Start of RECORDS SHOWN

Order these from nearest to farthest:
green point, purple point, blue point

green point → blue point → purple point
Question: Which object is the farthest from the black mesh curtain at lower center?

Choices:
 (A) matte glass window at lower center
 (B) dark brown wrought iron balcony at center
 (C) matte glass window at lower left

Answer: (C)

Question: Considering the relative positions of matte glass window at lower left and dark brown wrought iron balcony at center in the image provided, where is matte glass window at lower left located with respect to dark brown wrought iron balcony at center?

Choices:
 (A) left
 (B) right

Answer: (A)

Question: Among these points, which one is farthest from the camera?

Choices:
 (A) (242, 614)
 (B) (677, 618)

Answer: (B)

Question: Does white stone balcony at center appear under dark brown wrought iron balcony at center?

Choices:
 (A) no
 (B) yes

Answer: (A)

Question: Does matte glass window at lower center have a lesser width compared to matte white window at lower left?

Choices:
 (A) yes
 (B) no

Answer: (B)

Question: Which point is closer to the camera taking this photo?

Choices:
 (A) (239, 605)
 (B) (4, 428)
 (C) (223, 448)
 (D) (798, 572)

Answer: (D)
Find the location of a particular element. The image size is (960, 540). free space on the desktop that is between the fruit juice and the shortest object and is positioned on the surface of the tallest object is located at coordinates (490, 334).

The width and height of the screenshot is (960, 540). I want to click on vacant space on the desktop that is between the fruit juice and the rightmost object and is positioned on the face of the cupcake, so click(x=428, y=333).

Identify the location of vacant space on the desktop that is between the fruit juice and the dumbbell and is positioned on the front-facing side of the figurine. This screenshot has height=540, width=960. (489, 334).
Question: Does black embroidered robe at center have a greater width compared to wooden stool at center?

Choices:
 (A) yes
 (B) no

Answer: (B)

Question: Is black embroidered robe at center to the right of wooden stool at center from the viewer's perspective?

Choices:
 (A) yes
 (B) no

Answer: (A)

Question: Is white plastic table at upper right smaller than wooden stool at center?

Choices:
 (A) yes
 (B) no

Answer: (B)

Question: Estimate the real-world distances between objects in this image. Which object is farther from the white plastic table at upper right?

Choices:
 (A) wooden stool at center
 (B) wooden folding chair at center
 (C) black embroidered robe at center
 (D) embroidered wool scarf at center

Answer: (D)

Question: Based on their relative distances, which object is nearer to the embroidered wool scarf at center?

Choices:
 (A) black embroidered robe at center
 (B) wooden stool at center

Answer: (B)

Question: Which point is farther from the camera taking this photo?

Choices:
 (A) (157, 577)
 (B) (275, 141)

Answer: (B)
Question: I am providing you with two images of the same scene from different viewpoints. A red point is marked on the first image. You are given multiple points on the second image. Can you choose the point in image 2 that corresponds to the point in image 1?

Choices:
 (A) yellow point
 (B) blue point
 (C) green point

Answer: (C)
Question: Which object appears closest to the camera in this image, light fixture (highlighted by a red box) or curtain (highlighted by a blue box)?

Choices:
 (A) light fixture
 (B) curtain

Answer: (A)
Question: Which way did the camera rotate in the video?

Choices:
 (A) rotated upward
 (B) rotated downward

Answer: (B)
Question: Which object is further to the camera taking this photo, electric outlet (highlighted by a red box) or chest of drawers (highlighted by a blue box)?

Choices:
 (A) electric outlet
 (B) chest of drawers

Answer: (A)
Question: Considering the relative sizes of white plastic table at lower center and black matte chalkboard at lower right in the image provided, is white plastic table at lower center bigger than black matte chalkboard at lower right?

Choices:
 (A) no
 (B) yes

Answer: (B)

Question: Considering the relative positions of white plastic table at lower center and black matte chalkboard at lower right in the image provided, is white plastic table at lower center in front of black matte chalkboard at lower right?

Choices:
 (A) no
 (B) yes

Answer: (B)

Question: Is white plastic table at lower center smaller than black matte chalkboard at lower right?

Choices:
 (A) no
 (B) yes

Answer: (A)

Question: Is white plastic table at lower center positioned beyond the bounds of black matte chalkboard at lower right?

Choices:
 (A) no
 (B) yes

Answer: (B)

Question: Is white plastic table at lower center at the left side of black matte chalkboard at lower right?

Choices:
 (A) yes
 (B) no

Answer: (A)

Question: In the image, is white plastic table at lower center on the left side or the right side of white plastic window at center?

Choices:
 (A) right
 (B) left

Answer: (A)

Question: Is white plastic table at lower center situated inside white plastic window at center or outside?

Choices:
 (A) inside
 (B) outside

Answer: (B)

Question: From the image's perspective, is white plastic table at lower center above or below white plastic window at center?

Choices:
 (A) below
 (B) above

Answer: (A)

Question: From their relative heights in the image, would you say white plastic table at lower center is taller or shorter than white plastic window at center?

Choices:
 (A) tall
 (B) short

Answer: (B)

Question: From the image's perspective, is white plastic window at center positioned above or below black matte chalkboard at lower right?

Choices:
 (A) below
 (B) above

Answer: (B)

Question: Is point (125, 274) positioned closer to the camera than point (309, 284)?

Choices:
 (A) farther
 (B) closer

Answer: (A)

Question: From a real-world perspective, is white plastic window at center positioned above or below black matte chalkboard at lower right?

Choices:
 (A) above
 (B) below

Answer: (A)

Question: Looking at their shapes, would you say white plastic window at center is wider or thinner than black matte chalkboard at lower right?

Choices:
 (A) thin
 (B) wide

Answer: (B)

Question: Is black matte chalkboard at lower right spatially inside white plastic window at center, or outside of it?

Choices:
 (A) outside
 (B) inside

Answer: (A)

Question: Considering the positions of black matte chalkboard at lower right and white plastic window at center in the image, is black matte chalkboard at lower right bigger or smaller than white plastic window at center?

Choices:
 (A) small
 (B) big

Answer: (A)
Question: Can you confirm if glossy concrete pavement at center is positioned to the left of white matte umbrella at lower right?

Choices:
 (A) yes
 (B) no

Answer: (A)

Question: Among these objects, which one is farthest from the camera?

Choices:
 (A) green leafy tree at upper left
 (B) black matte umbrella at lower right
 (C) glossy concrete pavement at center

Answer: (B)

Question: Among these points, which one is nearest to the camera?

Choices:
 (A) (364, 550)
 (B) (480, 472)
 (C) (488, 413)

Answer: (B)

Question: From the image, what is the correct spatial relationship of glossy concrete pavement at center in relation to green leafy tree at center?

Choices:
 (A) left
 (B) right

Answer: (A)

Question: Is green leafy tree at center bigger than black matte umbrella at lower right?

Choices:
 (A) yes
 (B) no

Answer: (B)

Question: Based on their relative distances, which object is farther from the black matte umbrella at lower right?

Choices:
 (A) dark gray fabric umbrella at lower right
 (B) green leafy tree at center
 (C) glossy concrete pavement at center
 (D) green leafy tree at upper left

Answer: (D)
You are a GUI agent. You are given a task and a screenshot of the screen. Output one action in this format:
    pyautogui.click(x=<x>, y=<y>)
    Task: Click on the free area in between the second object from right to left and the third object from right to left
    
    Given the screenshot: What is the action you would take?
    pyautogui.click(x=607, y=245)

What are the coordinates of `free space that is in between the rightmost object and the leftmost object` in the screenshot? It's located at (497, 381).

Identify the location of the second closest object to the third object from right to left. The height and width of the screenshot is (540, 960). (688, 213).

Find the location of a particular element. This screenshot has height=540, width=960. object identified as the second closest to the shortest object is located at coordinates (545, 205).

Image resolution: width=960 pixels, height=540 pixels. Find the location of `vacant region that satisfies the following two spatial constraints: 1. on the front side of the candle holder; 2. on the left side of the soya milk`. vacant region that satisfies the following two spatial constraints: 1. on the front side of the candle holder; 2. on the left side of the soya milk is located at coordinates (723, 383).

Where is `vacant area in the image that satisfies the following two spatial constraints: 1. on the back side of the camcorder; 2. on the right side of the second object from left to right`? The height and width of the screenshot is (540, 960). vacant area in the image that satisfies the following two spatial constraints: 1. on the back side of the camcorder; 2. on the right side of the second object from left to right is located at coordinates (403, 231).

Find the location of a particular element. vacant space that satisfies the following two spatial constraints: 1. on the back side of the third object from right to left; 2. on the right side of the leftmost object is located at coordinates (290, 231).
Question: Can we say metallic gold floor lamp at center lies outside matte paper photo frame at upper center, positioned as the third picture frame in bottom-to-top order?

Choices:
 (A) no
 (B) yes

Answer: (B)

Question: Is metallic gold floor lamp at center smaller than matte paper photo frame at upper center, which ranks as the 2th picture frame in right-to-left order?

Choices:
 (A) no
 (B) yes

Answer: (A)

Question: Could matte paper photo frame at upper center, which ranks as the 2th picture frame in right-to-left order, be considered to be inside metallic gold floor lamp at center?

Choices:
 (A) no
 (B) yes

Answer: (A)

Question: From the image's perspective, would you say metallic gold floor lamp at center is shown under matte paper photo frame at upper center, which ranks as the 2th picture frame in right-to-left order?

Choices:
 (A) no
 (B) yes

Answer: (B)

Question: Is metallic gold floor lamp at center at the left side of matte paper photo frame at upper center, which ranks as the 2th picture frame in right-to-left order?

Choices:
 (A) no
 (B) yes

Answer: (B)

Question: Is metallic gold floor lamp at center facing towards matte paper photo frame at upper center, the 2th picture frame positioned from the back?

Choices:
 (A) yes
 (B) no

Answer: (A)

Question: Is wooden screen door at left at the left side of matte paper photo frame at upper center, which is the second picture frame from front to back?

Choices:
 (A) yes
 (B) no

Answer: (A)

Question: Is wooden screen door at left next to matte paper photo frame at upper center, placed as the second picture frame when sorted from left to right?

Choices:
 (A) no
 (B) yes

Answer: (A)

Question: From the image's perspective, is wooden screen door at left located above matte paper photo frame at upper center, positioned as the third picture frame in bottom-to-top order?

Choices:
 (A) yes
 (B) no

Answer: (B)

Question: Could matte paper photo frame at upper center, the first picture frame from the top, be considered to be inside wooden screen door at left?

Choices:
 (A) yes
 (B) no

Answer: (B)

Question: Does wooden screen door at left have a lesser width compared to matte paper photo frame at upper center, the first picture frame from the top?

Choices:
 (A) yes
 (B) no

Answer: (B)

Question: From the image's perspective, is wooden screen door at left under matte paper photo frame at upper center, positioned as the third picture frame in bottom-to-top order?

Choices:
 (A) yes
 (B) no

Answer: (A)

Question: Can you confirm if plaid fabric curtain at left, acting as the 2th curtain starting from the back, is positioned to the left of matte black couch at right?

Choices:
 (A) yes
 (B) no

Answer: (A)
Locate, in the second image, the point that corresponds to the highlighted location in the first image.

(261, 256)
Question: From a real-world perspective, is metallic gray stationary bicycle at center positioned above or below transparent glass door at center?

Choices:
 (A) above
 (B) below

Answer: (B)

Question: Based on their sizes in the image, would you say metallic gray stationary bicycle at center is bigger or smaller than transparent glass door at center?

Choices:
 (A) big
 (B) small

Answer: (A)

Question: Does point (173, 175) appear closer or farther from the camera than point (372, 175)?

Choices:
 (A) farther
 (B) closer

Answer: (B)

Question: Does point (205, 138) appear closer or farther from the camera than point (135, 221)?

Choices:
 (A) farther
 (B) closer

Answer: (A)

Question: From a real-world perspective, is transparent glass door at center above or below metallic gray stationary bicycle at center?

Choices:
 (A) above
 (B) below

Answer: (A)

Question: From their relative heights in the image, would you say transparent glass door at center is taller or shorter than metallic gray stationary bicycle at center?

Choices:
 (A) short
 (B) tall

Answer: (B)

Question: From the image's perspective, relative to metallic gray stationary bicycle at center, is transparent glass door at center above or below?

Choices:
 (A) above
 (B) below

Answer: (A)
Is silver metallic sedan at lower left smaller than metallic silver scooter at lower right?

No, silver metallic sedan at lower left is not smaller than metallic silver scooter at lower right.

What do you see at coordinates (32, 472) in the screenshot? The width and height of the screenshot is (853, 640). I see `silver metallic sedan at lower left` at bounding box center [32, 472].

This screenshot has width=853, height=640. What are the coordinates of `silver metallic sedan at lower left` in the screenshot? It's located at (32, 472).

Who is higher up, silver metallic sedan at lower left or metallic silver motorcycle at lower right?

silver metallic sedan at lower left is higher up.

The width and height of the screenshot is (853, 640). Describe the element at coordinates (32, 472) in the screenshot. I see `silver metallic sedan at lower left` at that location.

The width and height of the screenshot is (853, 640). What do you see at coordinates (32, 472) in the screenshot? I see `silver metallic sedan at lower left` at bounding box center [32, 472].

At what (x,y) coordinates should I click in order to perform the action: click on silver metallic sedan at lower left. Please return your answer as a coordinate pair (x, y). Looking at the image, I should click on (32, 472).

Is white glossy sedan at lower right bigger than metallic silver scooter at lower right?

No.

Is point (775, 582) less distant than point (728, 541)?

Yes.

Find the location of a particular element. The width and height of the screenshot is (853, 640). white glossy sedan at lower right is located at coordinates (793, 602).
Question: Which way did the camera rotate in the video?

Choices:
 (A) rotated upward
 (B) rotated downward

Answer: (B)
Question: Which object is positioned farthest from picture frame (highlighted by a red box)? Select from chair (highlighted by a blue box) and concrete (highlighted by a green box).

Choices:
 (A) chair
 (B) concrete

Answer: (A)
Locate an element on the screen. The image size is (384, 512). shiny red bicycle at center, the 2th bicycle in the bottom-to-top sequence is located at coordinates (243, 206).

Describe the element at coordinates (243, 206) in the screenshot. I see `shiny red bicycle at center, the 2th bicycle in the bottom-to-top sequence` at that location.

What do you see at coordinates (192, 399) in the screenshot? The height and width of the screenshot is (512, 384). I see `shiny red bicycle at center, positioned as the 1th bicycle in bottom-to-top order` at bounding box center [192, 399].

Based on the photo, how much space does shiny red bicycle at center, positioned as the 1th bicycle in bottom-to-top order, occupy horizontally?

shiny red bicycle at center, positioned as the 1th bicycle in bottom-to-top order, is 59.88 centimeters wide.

End of RECORDS SHOWN

*WHAT THE TASK ASKS*. Reproduce everything from the very beginning of the data down through the line containing "Question: Which object is the", keeping every line identical to the original.

*WRITTEN ANSWER*.
Order these from nearest to farthest:
green point, purple point, blue point

green point → blue point → purple point
Question: Which object is the farthest from the black mesh curtain at lower center?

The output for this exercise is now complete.